# Exercise requirements
Looking at the records below, please say how many lines contain the word "moved", as a bare number.

(Before-and-after object listings)

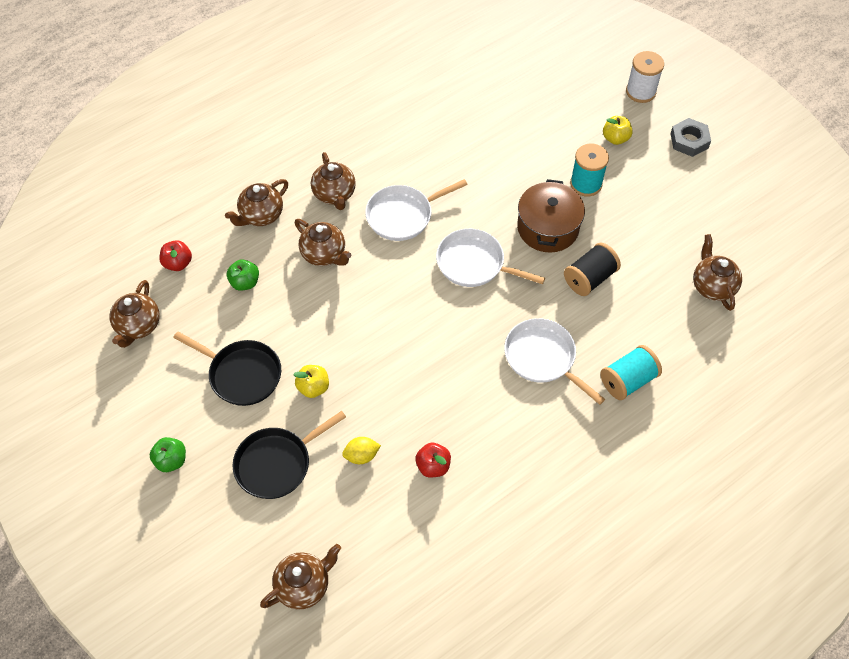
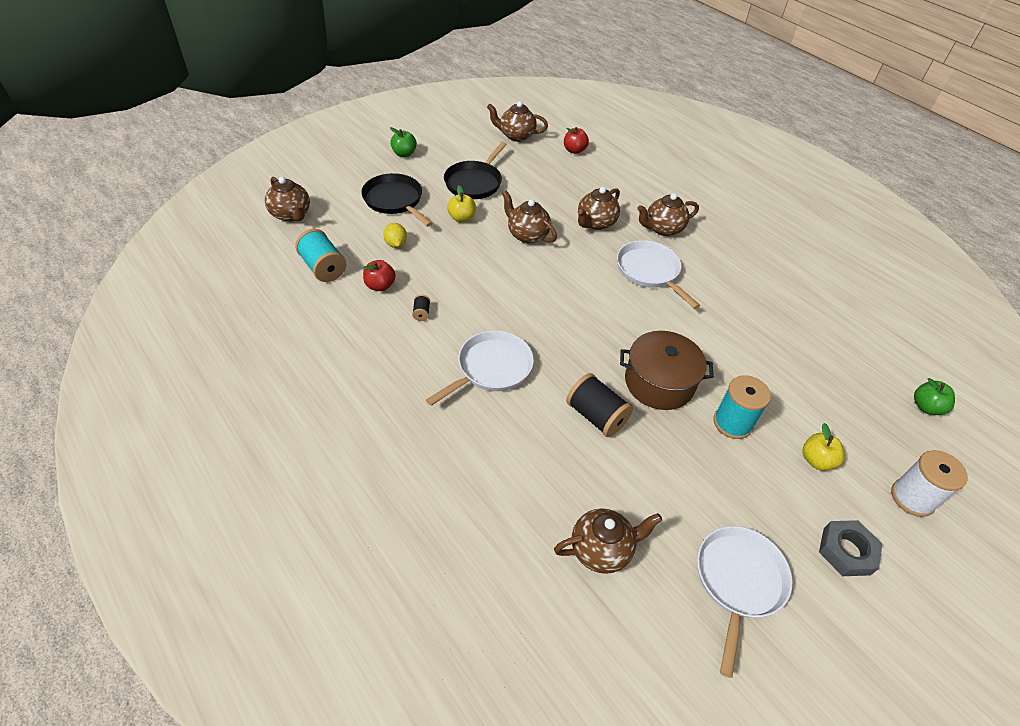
camera: 85 degrees right, 10 degrees down
brown teapot [225,179,288,226] -> brown teapot moved to [502,191,557,244]
green apple [227,259,259,291] -> green apple moved to [914,378,955,415]
white pan [436,229,545,287] -> white pan moved to [697,526,792,678]
turquoise spool [600,345,662,400] -> turquoise spool moved to [295,229,346,282]
none -> black spool [412,294,430,321]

# Response for this exercise
4